- _EXERCISE DETAILS_:
Exact copies of all entries are needed. Pictures are to be left out.

- _Data records_:
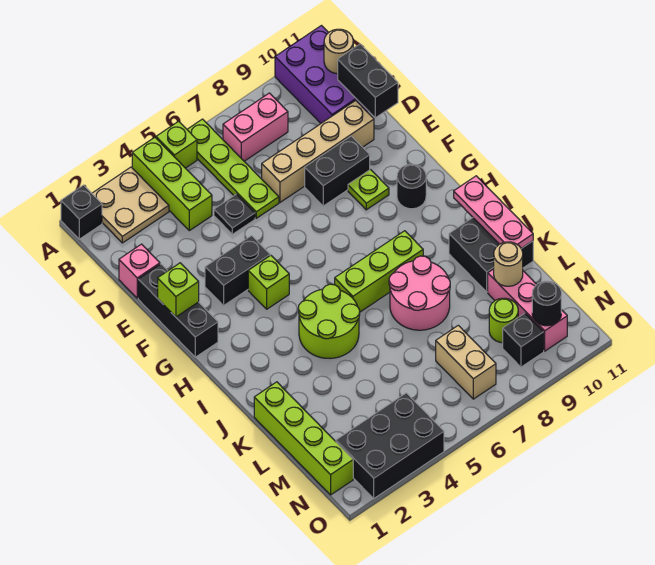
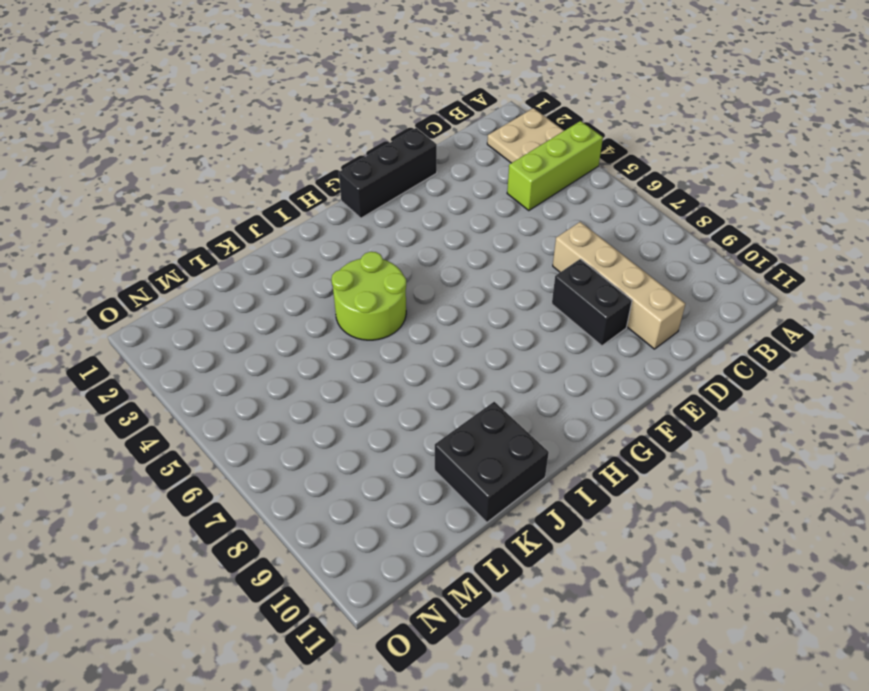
none -> black 1x1 brick [61,185,102,239]
none -> lime 1x1 brick [156,121,197,168]
none -> lime 1x4 plate [187,119,279,218]
none -> purple 2x3 brick [275,26,368,123]

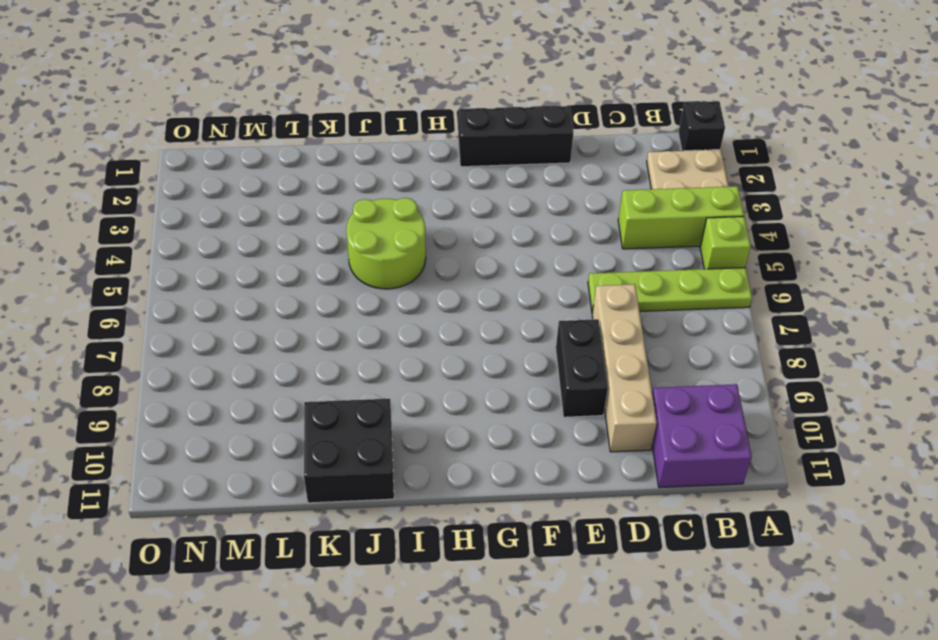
purple 2x2 brick [652,384,752,488] -> purple 2x3 brick [275,26,368,123]
none -> pink 1x2 brick [223,93,288,161]
none -> pink 1x1 brick [119,244,160,298]
none -> black 1x1 plate [214,194,255,234]
none -> black 1x2 brick [205,236,270,306]

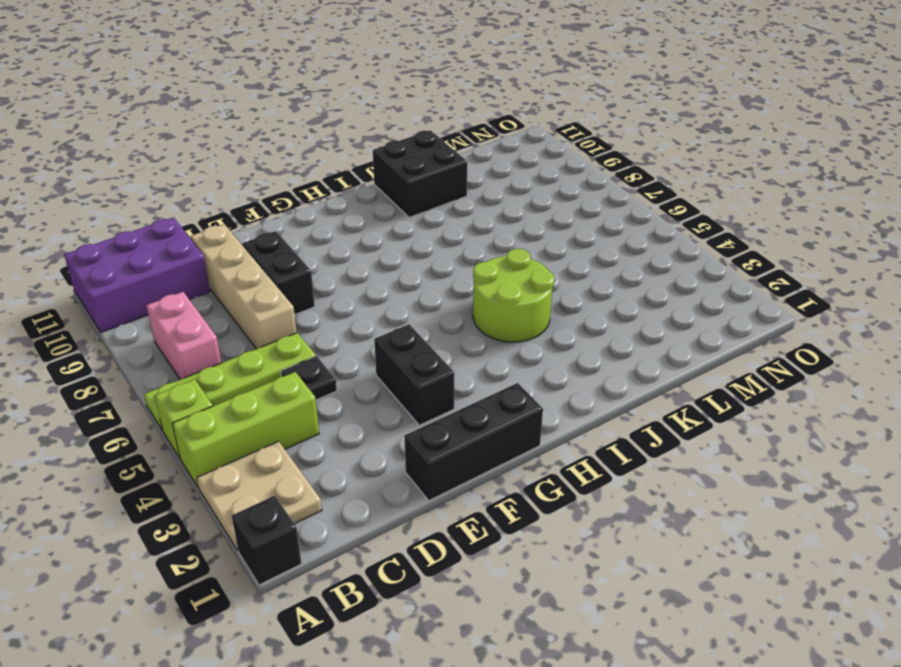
none -> pink 1x1 brick [119,244,160,298]
none -> lime 1x1 plate [348,170,389,210]
none -> lime 1x1 brick [248,255,289,309]
none -> black 1x1 round brick [397,164,426,209]

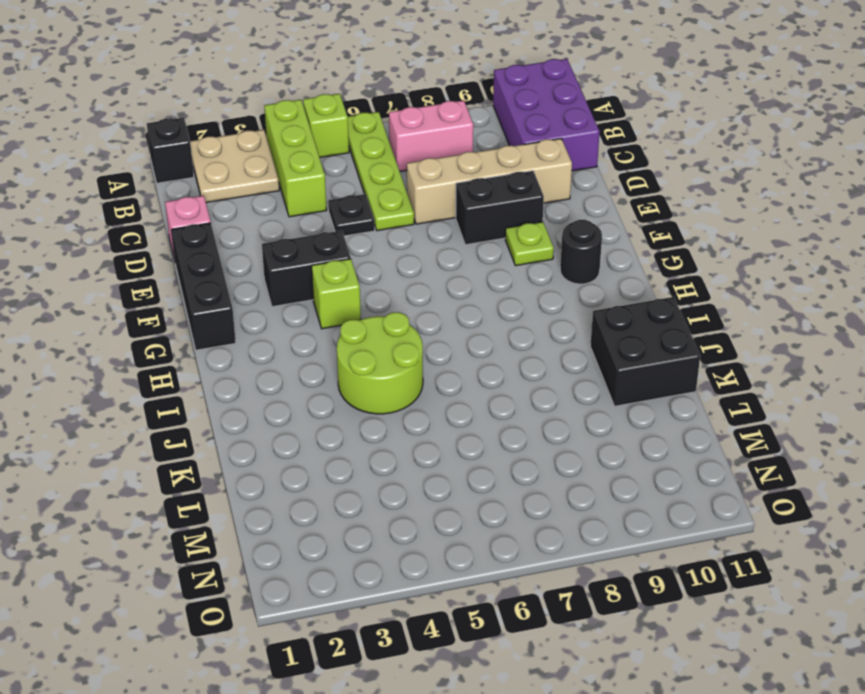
none -> lime 1x3 brick [335,231,423,312]
none -> pink 2x2 round brick [389,256,450,330]
none -> lime 1x4 brick [254,382,353,495]
none -> pink 1x3 brick [488,269,567,351]

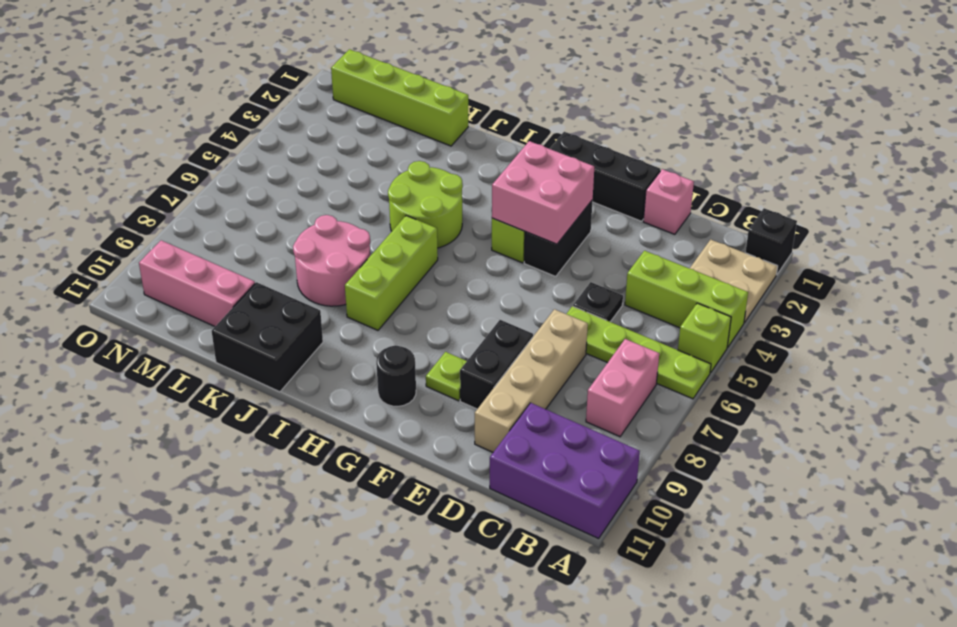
pink 2x2 brick [492,141,594,244] -> none
none -> tan 1x2 brick [436,325,496,399]
none -> lime 1x1 round brick [489,298,518,343]
none -> black 2x3 brick [336,393,444,499]
none -> black 1x1 brick [503,313,544,367]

- _ANSWER FOR THE TASK_:
none -> black 1x1 brick [61,185,102,239]
none -> lime 1x1 brick [156,121,197,168]
none -> lime 1x4 plate [187,119,279,218]
none -> purple 2x3 brick [275,26,368,123]

purple 2x2 brick [652,384,752,488] -> purple 2x3 brick [275,26,368,123]
none -> pink 1x2 brick [223,93,288,161]
none -> pink 1x1 brick [119,244,160,298]
none -> black 1x1 plate [214,194,255,234]
none -> black 1x2 brick [205,236,270,306]

none -> pink 1x1 brick [119,244,160,298]
none -> lime 1x1 plate [348,170,389,210]
none -> lime 1x1 brick [248,255,289,309]
none -> black 1x1 round brick [397,164,426,209]

none -> lime 1x3 brick [335,231,423,312]
none -> pink 2x2 round brick [389,256,450,330]
none -> lime 1x4 brick [254,382,353,495]
none -> pink 1x3 brick [488,269,567,351]

pink 2x2 brick [492,141,594,244] -> none
none -> tan 1x2 brick [436,325,496,399]
none -> lime 1x1 round brick [489,298,518,343]
none -> black 2x3 brick [336,393,444,499]
none -> black 1x1 brick [503,313,544,367]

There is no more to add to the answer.